** BEGIN RECORD EXTRACTS **
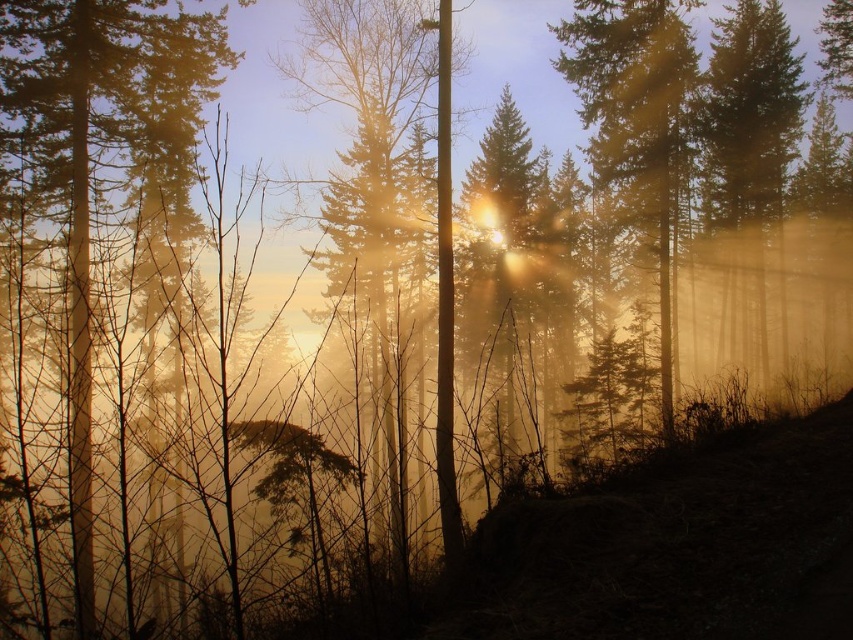
You are an artist trying to paint the forest scene. You want to ensure the silvery metallic tree at center and the smooth brown tree trunk at left are proportionally accurate. Which tree should you paint as shorter?

The silvery metallic tree at center should be painted as shorter than the smooth brown tree trunk at left because the silvery metallic tree at center is not as tall as smooth brown tree trunk at left.

You are an artist trying to paint the forest scene. You want to ensure the silvery metallic tree at center and the smooth brown tree trunk at left are proportionally accurate. Which tree should you paint as narrower?

The silvery metallic tree at center should be painted as narrower since its width is less than the smooth brown tree trunk at left.

From the picture: You are a hiker standing in the middle of the forest. You see the smooth brown tree trunk at left and the smooth golden tree at right. Which tree is positioned higher in the image?

The smooth brown tree trunk at left is positioned higher in the image than the smooth golden tree at right.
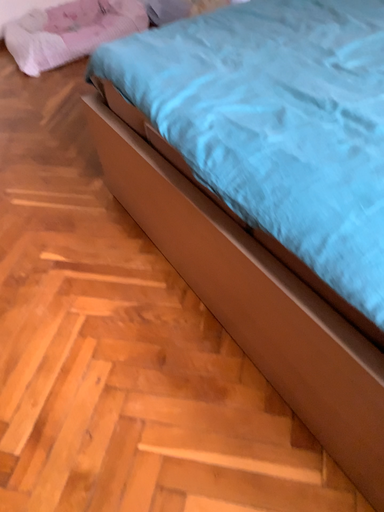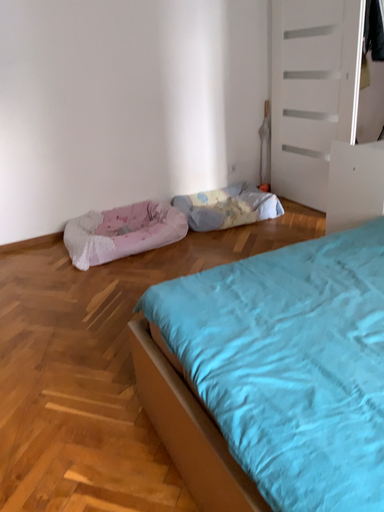
Question: Which way did the camera rotate in the video?

Choices:
 (A) rotated upward
 (B) rotated downward

Answer: (A)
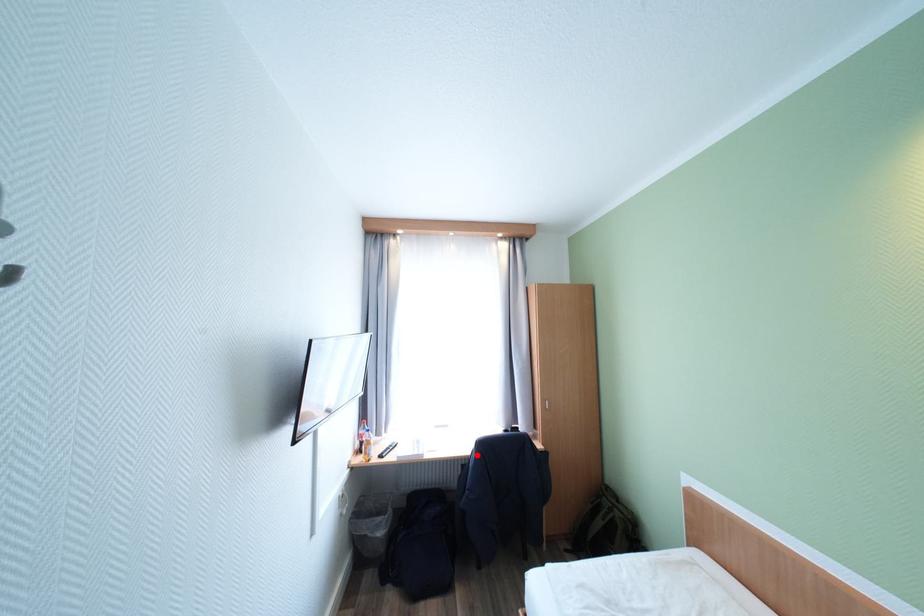
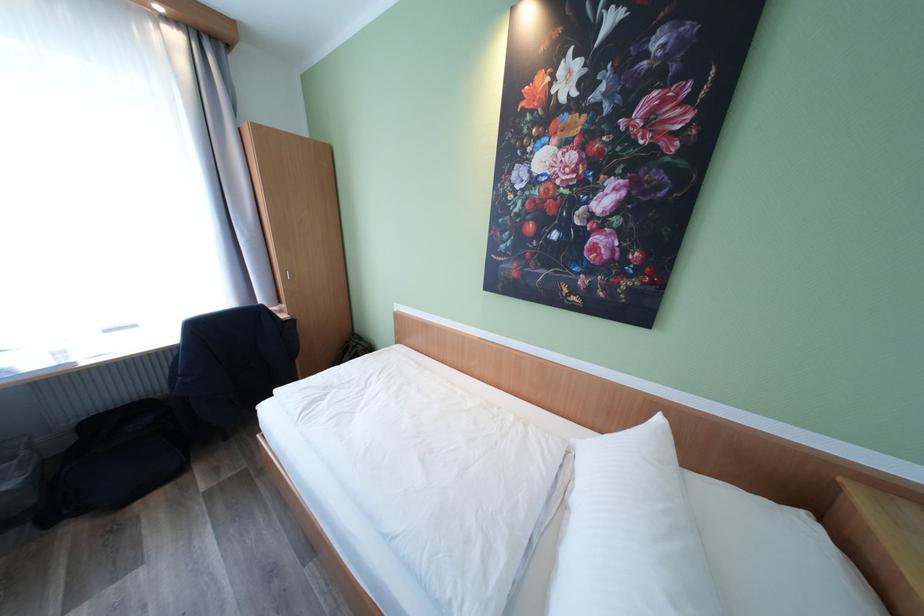
Question: I am providing you with two images of the same scene from different viewpoints. A red point is marked on the first image. At the location where the point appears in image 1, is it still visible in image 2?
** END RECORD EXTRACTS **
> WORK TO DO
Copy every one of the rows above word for word, and leave out the pictures.

> TASK OUTPUT
You are an artist trying to paint the forest scene. You want to ensure the silvery metallic tree at center and the smooth brown tree trunk at left are proportionally accurate. Which tree should you paint as shorter?

The silvery metallic tree at center should be painted as shorter than the smooth brown tree trunk at left because the silvery metallic tree at center is not as tall as smooth brown tree trunk at left.

You are an artist trying to paint the forest scene. You want to ensure the silvery metallic tree at center and the smooth brown tree trunk at left are proportionally accurate. Which tree should you paint as narrower?

The silvery metallic tree at center should be painted as narrower since its width is less than the smooth brown tree trunk at left.

From the picture: You are a hiker standing in the middle of the forest. You see the smooth brown tree trunk at left and the smooth golden tree at right. Which tree is positioned higher in the image?

The smooth brown tree trunk at left is positioned higher in the image than the smooth golden tree at right.
Question: Which way did the camera rotate in the video?

Choices:
 (A) rotated upward
 (B) rotated downward

Answer: (A)
Question: I am providing you with two images of the same scene from different viewpoints. A red point is marked on the first image. At the location where the point appears in image 1, is it still visible in image 2?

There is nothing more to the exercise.